> [Exercise instructions]
Set down, please, exactly the lines below that run from the line with "camera: 30 degrees left, 5 degrees up" to the line with "(462, 145) = (462, 297): pink", both lines included.

*** Opening of Available records ***

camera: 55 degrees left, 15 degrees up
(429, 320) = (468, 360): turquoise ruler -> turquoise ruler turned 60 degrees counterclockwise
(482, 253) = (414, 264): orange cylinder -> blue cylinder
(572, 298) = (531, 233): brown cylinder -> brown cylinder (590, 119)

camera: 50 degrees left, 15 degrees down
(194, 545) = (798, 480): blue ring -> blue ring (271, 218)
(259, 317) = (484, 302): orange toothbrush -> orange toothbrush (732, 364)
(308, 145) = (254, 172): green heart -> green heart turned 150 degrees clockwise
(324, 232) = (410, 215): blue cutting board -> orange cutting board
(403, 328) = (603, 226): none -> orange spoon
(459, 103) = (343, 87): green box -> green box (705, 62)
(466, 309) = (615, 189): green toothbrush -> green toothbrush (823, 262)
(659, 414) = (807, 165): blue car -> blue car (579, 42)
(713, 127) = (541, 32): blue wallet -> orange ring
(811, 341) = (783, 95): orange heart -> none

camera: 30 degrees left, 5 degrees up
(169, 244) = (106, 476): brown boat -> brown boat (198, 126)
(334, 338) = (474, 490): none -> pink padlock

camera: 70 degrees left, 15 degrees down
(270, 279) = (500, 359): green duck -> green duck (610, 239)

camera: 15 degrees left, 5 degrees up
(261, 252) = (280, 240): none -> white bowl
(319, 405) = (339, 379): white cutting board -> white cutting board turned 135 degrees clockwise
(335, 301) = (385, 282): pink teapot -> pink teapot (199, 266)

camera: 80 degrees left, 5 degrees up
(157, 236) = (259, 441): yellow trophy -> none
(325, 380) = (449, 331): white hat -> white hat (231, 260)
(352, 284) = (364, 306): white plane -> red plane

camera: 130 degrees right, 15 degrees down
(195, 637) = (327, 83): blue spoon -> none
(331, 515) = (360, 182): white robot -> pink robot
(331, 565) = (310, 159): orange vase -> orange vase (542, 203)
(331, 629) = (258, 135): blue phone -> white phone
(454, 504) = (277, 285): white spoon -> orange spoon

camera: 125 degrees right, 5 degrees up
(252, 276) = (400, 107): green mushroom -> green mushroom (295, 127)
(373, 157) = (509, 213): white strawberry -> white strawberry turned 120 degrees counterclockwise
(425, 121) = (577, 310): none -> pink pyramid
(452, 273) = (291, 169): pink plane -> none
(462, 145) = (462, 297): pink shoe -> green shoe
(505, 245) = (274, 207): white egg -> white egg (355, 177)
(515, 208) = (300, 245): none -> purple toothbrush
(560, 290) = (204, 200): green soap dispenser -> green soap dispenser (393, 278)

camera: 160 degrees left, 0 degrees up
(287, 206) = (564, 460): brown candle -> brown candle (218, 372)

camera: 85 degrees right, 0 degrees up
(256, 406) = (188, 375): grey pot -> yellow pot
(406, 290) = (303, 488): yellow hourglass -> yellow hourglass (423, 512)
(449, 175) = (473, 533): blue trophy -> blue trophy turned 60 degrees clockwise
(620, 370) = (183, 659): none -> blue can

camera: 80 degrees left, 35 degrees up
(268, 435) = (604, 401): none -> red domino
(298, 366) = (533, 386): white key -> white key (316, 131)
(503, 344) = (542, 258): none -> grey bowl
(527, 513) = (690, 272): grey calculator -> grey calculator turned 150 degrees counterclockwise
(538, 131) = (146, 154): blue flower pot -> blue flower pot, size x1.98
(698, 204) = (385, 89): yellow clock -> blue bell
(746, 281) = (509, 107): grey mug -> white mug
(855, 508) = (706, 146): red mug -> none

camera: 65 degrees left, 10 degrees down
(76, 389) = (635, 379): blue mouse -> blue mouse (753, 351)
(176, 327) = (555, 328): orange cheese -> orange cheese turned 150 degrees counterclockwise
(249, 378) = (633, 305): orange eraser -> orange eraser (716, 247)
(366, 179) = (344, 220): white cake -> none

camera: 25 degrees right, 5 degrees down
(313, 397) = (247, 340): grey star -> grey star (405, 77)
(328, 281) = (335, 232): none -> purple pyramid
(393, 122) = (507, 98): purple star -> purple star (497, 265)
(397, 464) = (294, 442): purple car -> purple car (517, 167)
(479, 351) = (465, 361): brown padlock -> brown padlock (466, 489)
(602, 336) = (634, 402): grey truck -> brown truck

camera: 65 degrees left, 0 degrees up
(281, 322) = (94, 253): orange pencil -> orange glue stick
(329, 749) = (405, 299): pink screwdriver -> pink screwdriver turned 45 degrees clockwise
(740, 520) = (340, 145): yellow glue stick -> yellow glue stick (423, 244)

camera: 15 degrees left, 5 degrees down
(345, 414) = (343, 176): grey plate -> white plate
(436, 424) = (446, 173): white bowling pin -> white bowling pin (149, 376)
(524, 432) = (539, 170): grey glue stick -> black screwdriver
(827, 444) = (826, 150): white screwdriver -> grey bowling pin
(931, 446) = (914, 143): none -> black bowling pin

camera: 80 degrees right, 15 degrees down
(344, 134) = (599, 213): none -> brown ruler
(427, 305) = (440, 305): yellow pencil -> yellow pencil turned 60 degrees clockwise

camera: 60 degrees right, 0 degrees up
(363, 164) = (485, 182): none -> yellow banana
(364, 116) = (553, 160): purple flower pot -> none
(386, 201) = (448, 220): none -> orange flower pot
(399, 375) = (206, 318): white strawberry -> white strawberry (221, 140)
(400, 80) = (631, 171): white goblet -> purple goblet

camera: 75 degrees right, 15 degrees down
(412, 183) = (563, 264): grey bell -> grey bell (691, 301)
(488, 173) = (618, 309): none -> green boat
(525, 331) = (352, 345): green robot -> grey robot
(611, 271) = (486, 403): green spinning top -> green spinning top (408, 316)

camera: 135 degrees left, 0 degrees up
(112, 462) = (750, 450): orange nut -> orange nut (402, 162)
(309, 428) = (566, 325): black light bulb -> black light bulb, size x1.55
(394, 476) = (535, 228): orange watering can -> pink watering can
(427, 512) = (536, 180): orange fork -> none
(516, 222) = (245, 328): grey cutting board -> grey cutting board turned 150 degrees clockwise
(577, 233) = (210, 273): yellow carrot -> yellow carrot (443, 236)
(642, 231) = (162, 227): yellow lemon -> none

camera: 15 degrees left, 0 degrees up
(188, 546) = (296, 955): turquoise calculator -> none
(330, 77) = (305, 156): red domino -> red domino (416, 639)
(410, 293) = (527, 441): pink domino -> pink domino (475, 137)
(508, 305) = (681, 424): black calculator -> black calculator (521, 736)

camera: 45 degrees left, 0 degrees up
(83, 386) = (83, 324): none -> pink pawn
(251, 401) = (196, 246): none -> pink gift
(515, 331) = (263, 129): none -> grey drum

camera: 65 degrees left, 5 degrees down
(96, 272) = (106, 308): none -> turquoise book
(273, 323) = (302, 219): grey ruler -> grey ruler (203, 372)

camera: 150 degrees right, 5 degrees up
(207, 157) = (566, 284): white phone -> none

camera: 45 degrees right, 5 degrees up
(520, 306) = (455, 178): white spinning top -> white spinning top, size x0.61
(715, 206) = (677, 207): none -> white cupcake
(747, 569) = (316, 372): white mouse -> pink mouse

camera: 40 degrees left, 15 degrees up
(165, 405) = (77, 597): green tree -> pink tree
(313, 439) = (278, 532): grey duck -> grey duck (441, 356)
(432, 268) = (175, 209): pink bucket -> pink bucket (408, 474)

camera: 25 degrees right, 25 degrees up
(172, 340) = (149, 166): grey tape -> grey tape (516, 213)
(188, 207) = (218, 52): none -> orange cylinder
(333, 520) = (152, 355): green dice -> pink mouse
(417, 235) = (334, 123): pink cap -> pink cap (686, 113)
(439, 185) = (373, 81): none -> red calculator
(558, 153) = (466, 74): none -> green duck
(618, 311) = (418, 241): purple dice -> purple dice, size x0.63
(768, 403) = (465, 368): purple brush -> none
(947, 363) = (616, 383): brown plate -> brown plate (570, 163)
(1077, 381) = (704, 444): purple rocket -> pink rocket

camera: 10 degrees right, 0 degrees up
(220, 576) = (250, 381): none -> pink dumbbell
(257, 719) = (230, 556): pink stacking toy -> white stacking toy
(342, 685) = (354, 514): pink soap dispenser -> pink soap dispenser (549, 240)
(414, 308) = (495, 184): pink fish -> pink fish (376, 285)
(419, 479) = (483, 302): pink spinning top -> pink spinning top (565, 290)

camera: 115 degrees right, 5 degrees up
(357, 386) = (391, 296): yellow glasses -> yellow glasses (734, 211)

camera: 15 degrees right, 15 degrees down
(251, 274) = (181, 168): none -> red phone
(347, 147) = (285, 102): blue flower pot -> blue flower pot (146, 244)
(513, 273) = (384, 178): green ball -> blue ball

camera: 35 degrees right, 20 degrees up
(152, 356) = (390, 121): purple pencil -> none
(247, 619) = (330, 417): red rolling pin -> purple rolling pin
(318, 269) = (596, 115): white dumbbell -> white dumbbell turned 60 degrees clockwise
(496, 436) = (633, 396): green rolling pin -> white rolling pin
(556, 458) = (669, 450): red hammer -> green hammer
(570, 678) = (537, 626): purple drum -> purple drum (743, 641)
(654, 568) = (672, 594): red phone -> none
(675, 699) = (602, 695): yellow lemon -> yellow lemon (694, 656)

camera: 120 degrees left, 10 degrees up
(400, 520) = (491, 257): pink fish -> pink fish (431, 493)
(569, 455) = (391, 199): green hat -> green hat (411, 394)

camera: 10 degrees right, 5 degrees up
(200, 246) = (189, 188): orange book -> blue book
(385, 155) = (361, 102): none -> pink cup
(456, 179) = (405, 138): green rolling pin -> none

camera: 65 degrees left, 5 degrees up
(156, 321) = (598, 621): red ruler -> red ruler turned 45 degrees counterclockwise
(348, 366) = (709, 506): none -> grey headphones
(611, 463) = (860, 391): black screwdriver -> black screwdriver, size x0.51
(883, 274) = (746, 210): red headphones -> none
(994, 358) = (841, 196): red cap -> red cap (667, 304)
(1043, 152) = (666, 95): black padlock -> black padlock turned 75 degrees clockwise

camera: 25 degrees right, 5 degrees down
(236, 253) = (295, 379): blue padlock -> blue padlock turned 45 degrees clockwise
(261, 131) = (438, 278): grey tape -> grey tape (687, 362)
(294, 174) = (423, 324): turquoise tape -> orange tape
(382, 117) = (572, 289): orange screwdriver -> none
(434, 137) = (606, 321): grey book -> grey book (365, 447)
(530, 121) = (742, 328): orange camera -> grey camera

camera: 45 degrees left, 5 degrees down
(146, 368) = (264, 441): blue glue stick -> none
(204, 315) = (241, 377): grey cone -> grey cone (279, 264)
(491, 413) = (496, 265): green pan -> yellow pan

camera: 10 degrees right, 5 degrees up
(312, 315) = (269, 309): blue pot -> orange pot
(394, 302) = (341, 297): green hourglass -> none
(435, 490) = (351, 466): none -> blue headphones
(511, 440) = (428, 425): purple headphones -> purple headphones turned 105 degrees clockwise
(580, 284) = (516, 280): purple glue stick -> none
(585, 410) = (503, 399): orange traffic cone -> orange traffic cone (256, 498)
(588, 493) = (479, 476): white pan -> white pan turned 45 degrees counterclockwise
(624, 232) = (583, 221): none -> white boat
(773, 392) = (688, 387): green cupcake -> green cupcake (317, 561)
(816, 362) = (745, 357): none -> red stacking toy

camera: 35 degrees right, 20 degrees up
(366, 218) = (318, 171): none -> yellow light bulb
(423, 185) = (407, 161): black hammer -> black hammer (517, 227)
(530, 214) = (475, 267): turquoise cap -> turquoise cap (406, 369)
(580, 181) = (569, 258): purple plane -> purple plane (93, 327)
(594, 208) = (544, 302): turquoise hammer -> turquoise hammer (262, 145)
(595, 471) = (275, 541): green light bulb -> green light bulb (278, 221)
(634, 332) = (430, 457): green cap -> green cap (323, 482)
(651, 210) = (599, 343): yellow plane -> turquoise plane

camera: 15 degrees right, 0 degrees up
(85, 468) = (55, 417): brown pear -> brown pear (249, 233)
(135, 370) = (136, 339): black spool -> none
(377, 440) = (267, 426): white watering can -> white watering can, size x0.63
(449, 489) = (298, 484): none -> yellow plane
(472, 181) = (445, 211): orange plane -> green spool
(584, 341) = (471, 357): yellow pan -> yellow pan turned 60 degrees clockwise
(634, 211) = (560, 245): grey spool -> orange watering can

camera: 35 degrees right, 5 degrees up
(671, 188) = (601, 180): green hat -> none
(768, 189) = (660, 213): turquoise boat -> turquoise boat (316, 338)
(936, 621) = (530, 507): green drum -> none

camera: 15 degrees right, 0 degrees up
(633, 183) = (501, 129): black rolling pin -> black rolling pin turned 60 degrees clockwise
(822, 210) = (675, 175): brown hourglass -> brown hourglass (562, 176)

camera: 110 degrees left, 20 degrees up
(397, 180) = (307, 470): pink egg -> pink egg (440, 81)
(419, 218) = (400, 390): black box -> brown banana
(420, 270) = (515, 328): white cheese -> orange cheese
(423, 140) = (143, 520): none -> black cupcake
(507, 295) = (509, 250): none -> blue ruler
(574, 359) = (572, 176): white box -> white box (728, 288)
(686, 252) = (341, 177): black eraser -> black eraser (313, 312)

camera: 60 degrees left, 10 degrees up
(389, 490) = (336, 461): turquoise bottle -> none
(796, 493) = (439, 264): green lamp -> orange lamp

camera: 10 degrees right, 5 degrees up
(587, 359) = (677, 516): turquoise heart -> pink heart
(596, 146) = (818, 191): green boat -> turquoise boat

*** Close of Available records ***

> [Task answer]
camera: 30 degrees left, 5 degrees up
(169, 244) = (106, 476): brown boat -> brown boat (198, 126)
(334, 338) = (474, 490): none -> pink padlock

camera: 70 degrees left, 15 degrees down
(270, 279) = (500, 359): green duck -> green duck (610, 239)

camera: 15 degrees left, 5 degrees up
(261, 252) = (280, 240): none -> white bowl
(319, 405) = (339, 379): white cutting board -> white cutting board turned 135 degrees clockwise
(335, 301) = (385, 282): pink teapot -> pink teapot (199, 266)

camera: 80 degrees left, 5 degrees up
(157, 236) = (259, 441): yellow trophy -> none
(325, 380) = (449, 331): white hat -> white hat (231, 260)
(352, 284) = (364, 306): white plane -> red plane

camera: 130 degrees right, 15 degrees down
(195, 637) = (327, 83): blue spoon -> none
(331, 515) = (360, 182): white robot -> pink robot
(331, 565) = (310, 159): orange vase -> orange vase (542, 203)
(331, 629) = (258, 135): blue phone -> white phone
(454, 504) = (277, 285): white spoon -> orange spoon

camera: 125 degrees right, 5 degrees up
(252, 276) = (400, 107): green mushroom -> green mushroom (295, 127)
(373, 157) = (509, 213): white strawberry -> white strawberry turned 120 degrees counterclockwise
(425, 121) = (577, 310): none -> pink pyramid
(452, 273) = (291, 169): pink plane -> none
(462, 145) = (462, 297): pink shoe -> green shoe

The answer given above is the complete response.